> _Material provided_:
#####
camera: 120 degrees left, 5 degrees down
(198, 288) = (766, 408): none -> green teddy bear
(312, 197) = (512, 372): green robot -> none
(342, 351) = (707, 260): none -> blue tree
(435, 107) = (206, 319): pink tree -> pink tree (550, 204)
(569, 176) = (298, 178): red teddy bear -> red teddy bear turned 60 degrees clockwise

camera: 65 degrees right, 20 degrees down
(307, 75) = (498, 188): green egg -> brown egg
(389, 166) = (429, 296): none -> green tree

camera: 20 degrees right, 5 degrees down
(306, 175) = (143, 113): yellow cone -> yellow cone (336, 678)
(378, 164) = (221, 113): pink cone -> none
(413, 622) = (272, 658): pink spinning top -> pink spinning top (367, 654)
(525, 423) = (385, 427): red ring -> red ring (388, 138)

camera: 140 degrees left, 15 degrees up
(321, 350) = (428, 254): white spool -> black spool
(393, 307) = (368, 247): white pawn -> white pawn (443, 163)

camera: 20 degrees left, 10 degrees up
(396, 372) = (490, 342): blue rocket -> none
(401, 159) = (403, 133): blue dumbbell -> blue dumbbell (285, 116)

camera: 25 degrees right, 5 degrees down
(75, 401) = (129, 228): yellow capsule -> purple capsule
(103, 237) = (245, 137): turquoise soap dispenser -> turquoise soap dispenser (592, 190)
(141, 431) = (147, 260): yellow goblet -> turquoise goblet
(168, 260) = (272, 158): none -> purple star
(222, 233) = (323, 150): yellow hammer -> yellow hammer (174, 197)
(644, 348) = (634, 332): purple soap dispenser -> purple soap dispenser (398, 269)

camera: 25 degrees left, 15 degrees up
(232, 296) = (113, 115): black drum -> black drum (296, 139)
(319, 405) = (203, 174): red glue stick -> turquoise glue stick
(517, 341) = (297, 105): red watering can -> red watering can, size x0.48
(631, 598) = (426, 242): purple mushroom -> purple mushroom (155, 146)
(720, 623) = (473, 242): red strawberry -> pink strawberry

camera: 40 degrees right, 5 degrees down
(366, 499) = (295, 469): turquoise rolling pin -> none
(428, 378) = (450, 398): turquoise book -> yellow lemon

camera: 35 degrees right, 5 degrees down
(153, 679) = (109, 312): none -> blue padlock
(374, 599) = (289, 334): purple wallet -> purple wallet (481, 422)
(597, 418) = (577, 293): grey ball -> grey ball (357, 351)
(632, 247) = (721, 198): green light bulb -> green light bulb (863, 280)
#####
> _What you are asked to do_:
Reproduce word for word the material above, beginning with the line that contains "(312, 197) = (512, 372): green robot -> none" and ending with the line that contains "(389, 166) = (429, 296): none -> green tree".

> _Written reply_:
(312, 197) = (512, 372): green robot -> none
(342, 351) = (707, 260): none -> blue tree
(435, 107) = (206, 319): pink tree -> pink tree (550, 204)
(569, 176) = (298, 178): red teddy bear -> red teddy bear turned 60 degrees clockwise

camera: 65 degrees right, 20 degrees down
(307, 75) = (498, 188): green egg -> brown egg
(389, 166) = (429, 296): none -> green tree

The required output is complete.